▸ ACTIVITY:
Repeat the records below exactly, from the first line through the line containing "orange truck: [577,193,681,256]", and leave out any pictures.

▸ DATA UNDER STUDY:
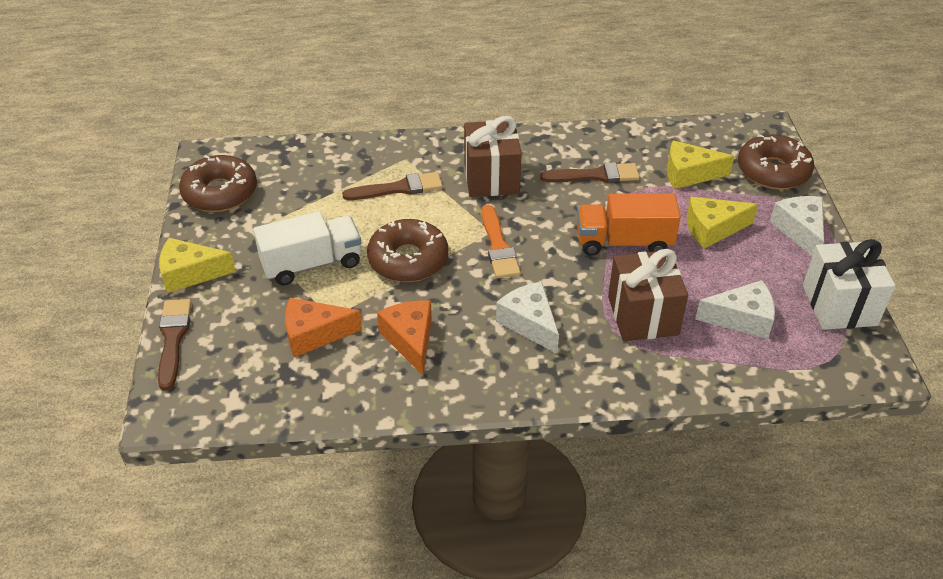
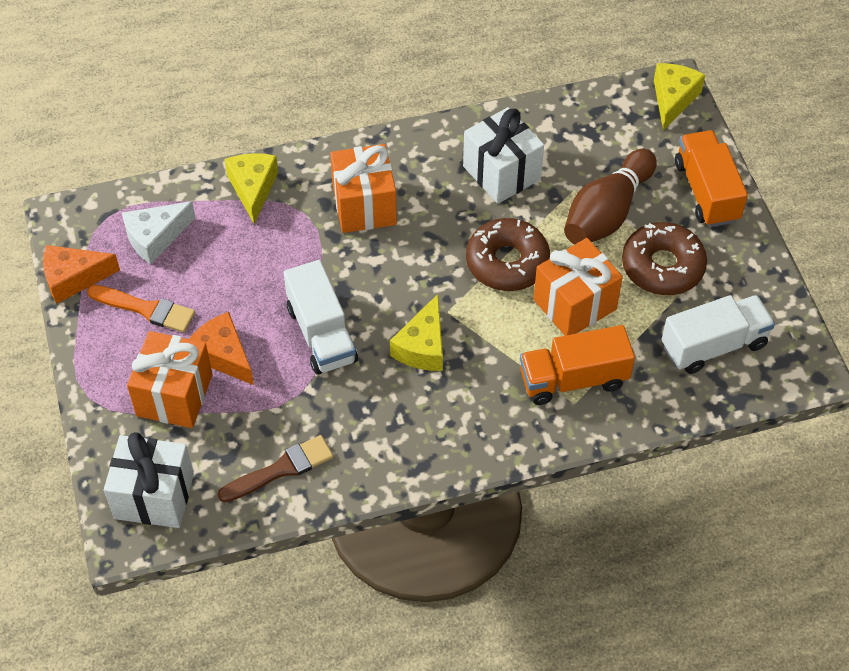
brown bowling pin: none = 0 -> [564,149,657,244] = 1
brown brush: [158,299,191,391] [342,172,443,200] [540,162,640,183] = 3 -> [218,435,333,502] = 1
brown donut: [179,155,257,212] [367,219,448,282] [738,134,814,190] = 3 -> [466,218,550,291] [622,222,707,295] = 2
brown gift: [464,116,522,197] [608,249,688,341] = 2 -> none = 0
orange gift: none = 0 -> [127,331,213,428] [330,144,397,233] [533,238,623,336] = 3
orange truck: [577,193,681,256] = 1 -> [520,325,635,405] [675,130,748,227] = 2
white cheese: [496,282,559,354] [695,280,775,339] [770,196,824,256] = 3 -> [122,201,196,264] = 1
white gift: [803,239,895,330] = 1 -> [104,432,194,528] [463,107,544,204] = 2
white truck: [253,211,361,285] = 1 -> [283,260,358,375] [662,295,775,374] = 2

▸ EXERCISE RESPONSE:
brown bowling pin: none = 0 -> [564,149,657,244] = 1
brown brush: [158,299,191,391] [342,172,443,200] [540,162,640,183] = 3 -> [218,435,333,502] = 1
brown donut: [179,155,257,212] [367,219,448,282] [738,134,814,190] = 3 -> [466,218,550,291] [622,222,707,295] = 2
brown gift: [464,116,522,197] [608,249,688,341] = 2 -> none = 0
orange gift: none = 0 -> [127,331,213,428] [330,144,397,233] [533,238,623,336] = 3
orange truck: [577,193,681,256] = 1 -> [520,325,635,405] [675,130,748,227] = 2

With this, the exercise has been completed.